→ Requirement
Reproduce the data exactly and drop any pictures it holds.

→ Given records
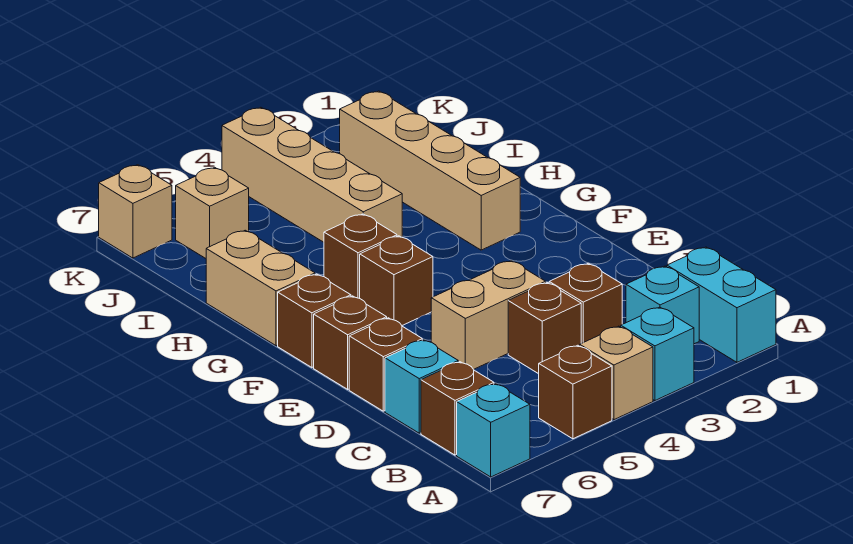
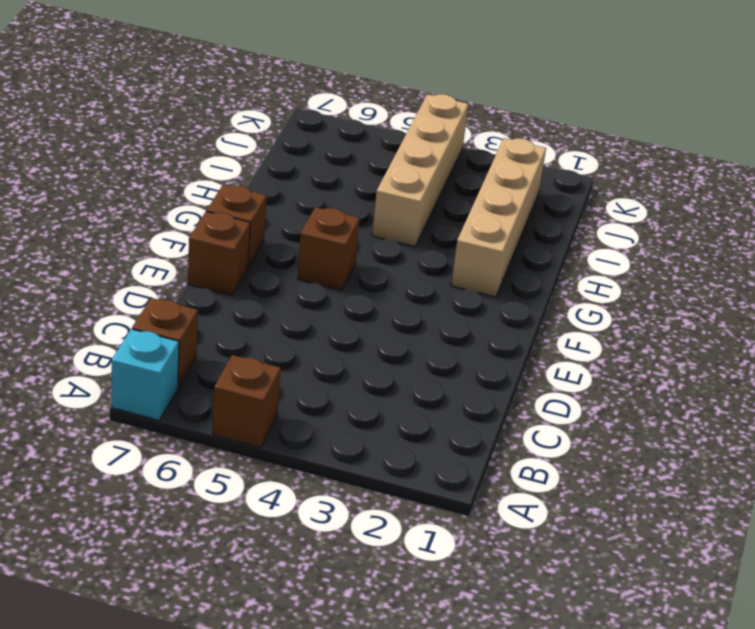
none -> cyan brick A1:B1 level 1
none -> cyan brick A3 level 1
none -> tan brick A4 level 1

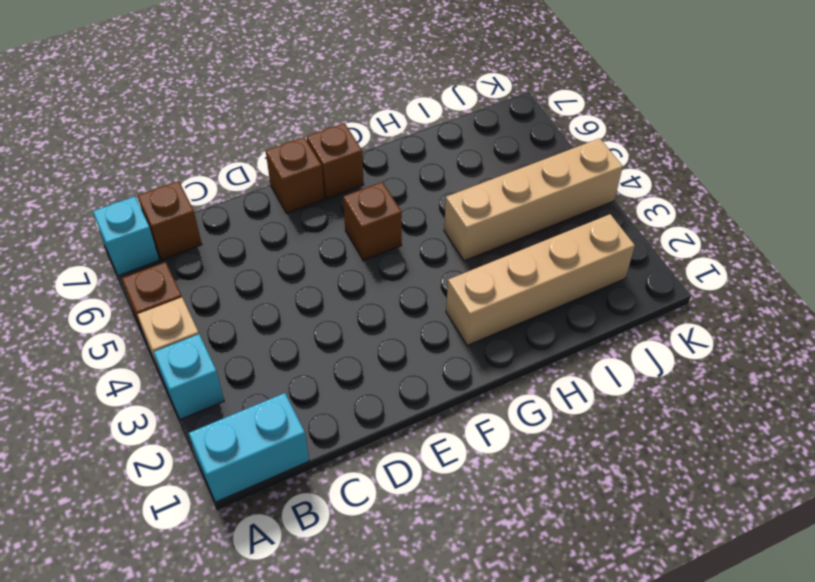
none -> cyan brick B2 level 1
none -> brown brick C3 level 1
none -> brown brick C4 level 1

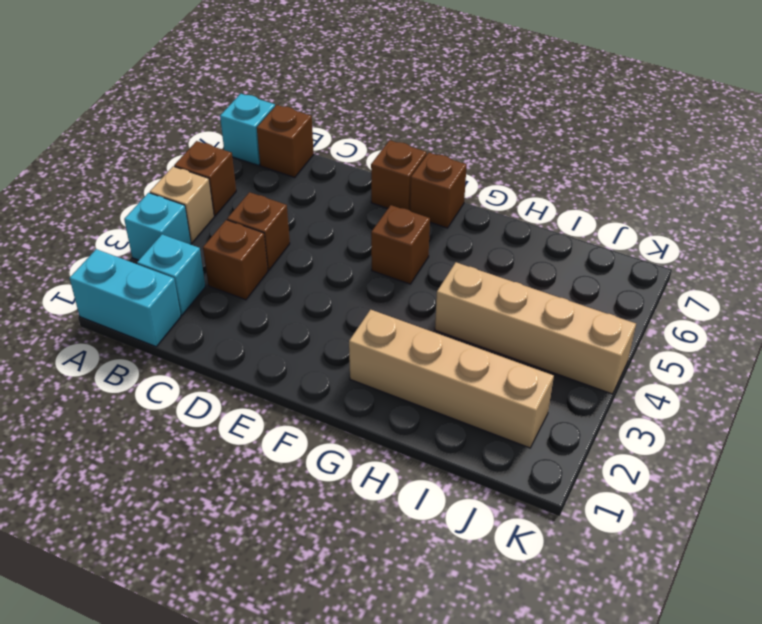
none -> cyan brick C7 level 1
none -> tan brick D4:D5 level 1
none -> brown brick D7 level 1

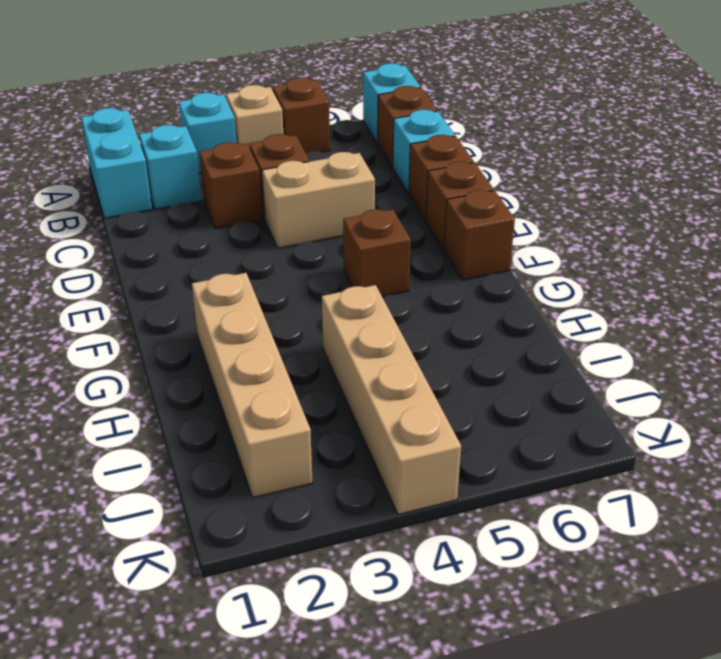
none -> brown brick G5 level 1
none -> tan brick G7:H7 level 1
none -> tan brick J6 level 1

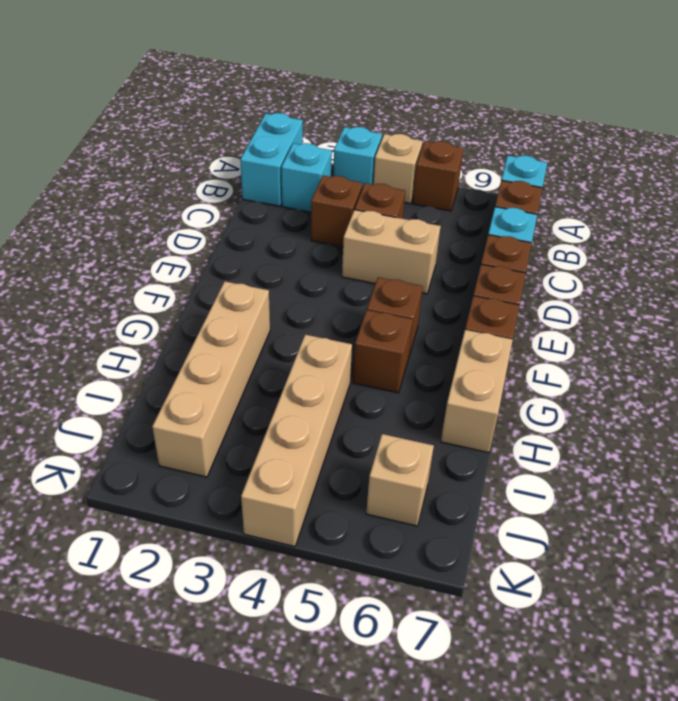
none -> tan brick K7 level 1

→ Solution to the problem
none -> cyan brick A1:B1 level 1
none -> cyan brick A3 level 1
none -> tan brick A4 level 1

none -> cyan brick B2 level 1
none -> brown brick C3 level 1
none -> brown brick C4 level 1

none -> cyan brick C7 level 1
none -> tan brick D4:D5 level 1
none -> brown brick D7 level 1

none -> brown brick G5 level 1
none -> tan brick G7:H7 level 1
none -> tan brick J6 level 1

none -> tan brick K7 level 1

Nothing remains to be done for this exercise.